_Work instructions_
Retype the full set of data, character for character.
BEGIN
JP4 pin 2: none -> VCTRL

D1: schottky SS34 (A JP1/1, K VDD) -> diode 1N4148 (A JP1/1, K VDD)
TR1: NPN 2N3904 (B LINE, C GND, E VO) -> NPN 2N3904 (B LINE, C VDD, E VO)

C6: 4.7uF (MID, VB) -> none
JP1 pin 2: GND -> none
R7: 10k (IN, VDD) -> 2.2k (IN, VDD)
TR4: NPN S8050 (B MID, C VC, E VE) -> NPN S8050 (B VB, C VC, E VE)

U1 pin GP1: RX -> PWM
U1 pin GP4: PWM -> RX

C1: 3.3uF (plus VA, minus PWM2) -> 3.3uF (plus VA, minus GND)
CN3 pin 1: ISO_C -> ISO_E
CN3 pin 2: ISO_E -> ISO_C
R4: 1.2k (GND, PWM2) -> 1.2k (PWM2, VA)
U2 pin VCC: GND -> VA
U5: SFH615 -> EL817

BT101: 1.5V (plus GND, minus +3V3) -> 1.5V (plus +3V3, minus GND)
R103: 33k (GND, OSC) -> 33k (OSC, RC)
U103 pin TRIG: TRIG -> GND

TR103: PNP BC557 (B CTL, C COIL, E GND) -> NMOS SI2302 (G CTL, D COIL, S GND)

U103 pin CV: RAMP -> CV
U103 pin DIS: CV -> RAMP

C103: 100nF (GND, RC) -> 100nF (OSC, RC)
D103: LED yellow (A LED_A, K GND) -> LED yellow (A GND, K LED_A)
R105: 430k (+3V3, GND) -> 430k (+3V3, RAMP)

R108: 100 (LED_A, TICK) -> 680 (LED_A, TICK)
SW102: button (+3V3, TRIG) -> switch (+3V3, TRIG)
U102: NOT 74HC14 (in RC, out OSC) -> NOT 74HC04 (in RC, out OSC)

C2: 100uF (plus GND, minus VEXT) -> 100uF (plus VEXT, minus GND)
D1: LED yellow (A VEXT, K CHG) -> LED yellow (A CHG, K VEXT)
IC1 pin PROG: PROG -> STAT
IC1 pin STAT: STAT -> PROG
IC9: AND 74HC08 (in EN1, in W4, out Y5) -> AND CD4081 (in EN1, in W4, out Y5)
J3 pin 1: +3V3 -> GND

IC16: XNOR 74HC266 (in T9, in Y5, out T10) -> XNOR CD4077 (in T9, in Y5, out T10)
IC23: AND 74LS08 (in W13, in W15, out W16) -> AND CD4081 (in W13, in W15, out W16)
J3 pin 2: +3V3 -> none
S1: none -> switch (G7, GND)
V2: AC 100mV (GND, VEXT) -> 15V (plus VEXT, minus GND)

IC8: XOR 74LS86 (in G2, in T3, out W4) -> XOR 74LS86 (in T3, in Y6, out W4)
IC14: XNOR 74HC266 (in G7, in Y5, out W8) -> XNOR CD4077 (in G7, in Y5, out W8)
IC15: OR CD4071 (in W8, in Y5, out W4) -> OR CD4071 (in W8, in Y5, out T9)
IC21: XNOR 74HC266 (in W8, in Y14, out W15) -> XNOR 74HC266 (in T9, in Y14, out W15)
END
_Exercise result_
JP4 pin 2: none -> VCTRL

D1: schottky SS34 (A JP1/1, K VDD) -> diode 1N4148 (A JP1/1, K VDD)
TR1: NPN 2N3904 (B LINE, C GND, E VO) -> NPN 2N3904 (B LINE, C VDD, E VO)

C6: 4.7uF (MID, VB) -> none
JP1 pin 2: GND -> none
R7: 10k (IN, VDD) -> 2.2k (IN, VDD)
TR4: NPN S8050 (B MID, C VC, E VE) -> NPN S8050 (B VB, C VC, E VE)

U1 pin GP1: RX -> PWM
U1 pin GP4: PWM -> RX

C1: 3.3uF (plus VA, minus PWM2) -> 3.3uF (plus VA, minus GND)
CN3 pin 1: ISO_C -> ISO_E
CN3 pin 2: ISO_E -> ISO_C
R4: 1.2k (GND, PWM2) -> 1.2k (PWM2, VA)
U2 pin VCC: GND -> VA
U5: SFH615 -> EL817

BT101: 1.5V (plus GND, minus +3V3) -> 1.5V (plus +3V3, minus GND)
R103: 33k (GND, OSC) -> 33k (OSC, RC)
U103 pin TRIG: TRIG -> GND

TR103: PNP BC557 (B CTL, C COIL, E GND) -> NMOS SI2302 (G CTL, D COIL, S GND)

U103 pin CV: RAMP -> CV
U103 pin DIS: CV -> RAMP

C103: 100nF (GND, RC) -> 100nF (OSC, RC)
D103: LED yellow (A LED_A, K GND) -> LED yellow (A GND, K LED_A)
R105: 430k (+3V3, GND) -> 430k (+3V3, RAMP)

R108: 100 (LED_A, TICK) -> 680 (LED_A, TICK)
SW102: button (+3V3, TRIG) -> switch (+3V3, TRIG)
U102: NOT 74HC14 (in RC, out OSC) -> NOT 74HC04 (in RC, out OSC)

C2: 100uF (plus GND, minus VEXT) -> 100uF (plus VEXT, minus GND)
D1: LED yellow (A VEXT, K CHG) -> LED yellow (A CHG, K VEXT)
IC1 pin PROG: PROG -> STAT
IC1 pin STAT: STAT -> PROG
IC9: AND 74HC08 (in EN1, in W4, out Y5) -> AND CD4081 (in EN1, in W4, out Y5)
J3 pin 1: +3V3 -> GND

IC16: XNOR 74HC266 (in T9, in Y5, out T10) -> XNOR CD4077 (in T9, in Y5, out T10)
IC23: AND 74LS08 (in W13, in W15, out W16) -> AND CD4081 (in W13, in W15, out W16)
J3 pin 2: +3V3 -> none
S1: none -> switch (G7, GND)
V2: AC 100mV (GND, VEXT) -> 15V (plus VEXT, minus GND)

IC8: XOR 74LS86 (in G2, in T3, out W4) -> XOR 74LS86 (in T3, in Y6, out W4)
IC14: XNOR 74HC266 (in G7, in Y5, out W8) -> XNOR CD4077 (in G7, in Y5, out W8)
IC15: OR CD4071 (in W8, in Y5, out W4) -> OR CD4071 (in W8, in Y5, out T9)
IC21: XNOR 74HC266 (in W8, in Y14, out W15) -> XNOR 74HC266 (in T9, in Y14, out W15)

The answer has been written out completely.